[[ Provided information open ]]

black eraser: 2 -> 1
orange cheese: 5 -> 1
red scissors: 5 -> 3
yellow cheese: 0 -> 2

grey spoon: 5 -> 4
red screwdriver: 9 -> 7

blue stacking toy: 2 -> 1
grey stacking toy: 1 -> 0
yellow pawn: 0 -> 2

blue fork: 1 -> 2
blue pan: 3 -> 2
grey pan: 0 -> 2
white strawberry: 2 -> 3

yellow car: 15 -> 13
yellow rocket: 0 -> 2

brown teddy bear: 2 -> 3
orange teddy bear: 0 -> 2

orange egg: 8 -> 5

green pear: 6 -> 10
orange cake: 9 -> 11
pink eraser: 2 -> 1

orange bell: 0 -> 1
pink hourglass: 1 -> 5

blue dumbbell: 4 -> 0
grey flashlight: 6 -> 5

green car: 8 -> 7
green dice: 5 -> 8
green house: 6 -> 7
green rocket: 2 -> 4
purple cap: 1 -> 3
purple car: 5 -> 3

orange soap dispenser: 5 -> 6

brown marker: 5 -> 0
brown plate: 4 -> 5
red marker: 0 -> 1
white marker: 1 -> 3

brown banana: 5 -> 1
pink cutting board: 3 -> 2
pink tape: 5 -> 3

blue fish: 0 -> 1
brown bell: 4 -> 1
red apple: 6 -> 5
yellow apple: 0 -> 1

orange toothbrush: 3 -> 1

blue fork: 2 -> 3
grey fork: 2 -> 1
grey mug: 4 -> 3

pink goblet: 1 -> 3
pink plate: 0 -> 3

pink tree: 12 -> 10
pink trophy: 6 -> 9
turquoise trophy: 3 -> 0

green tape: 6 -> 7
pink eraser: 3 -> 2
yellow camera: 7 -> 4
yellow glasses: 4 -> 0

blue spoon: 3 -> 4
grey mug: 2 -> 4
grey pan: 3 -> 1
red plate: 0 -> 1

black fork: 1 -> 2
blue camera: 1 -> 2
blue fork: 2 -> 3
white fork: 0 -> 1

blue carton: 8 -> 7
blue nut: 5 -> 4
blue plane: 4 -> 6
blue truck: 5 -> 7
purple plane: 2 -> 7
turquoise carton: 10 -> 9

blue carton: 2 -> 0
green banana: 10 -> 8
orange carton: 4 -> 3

[[ Provided information closed ]]

Return exactly the lines from the one containing "turquoise carton: 10 -> 9" through the last line of the records above, both included, and nothing else.

Reply —
turquoise carton: 10 -> 9

blue carton: 2 -> 0
green banana: 10 -> 8
orange carton: 4 -> 3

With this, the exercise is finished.